EXERCISE DETAILS —
Your job with the data below: print everything from the line that holds "camera: 100 degrees left, 0 degrees up" down to the line that holds "none -> grey pawn [201,347,266,446]", ends included, exactly, and nothing else.

MATERIAL PROVIDED —
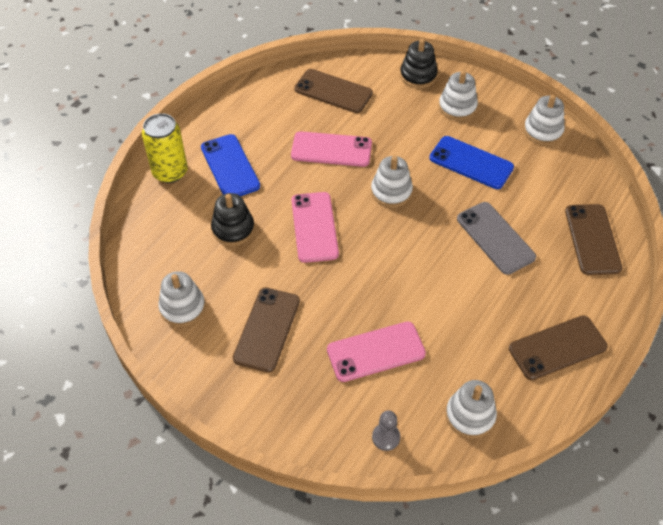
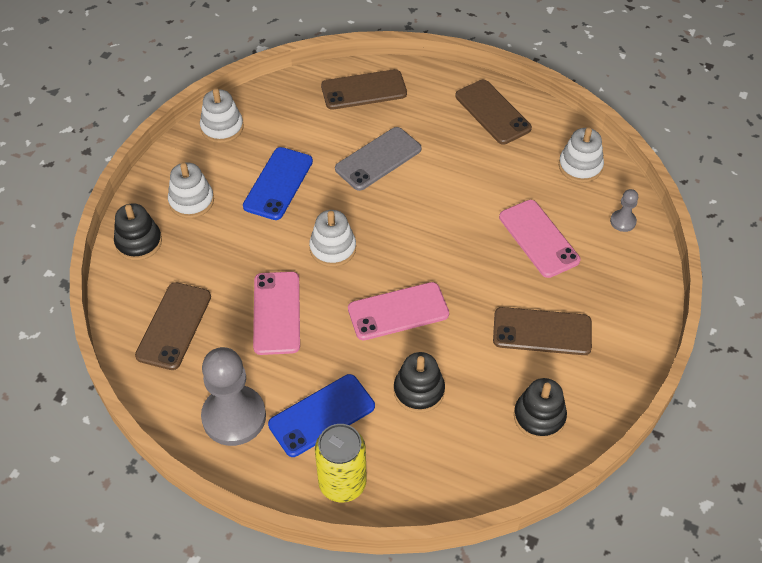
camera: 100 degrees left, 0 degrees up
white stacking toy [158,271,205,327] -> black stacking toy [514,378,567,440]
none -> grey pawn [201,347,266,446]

---

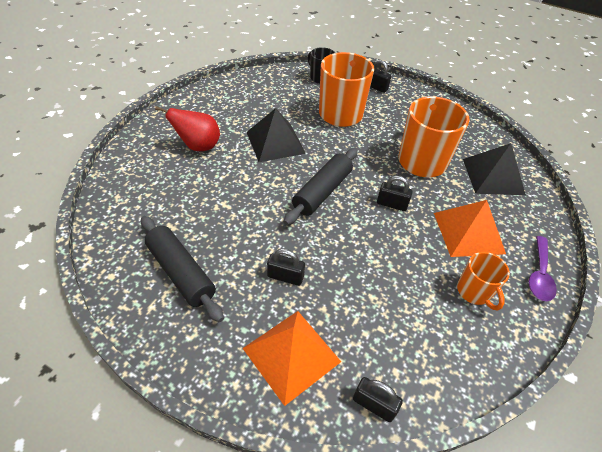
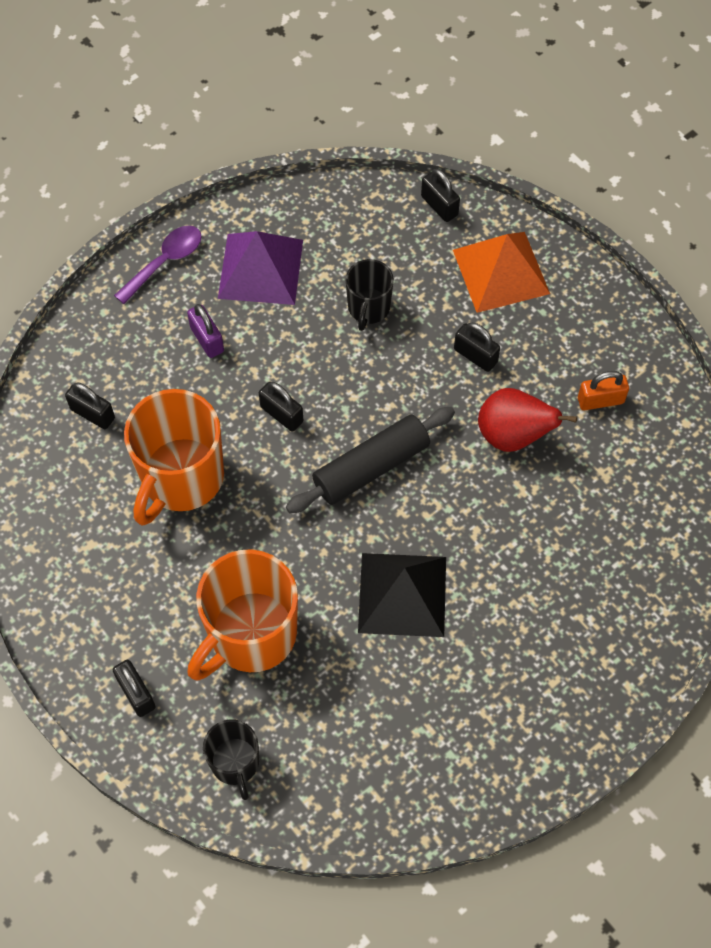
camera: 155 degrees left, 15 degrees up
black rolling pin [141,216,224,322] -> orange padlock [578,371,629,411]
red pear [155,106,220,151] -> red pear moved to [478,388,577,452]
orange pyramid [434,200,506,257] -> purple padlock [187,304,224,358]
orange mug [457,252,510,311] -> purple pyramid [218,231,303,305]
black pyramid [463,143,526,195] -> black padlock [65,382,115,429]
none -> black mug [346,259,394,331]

EXERCISE OUTPUT —
camera: 100 degrees left, 0 degrees up
white stacking toy [158,271,205,327] -> black stacking toy [514,378,567,440]
none -> grey pawn [201,347,266,446]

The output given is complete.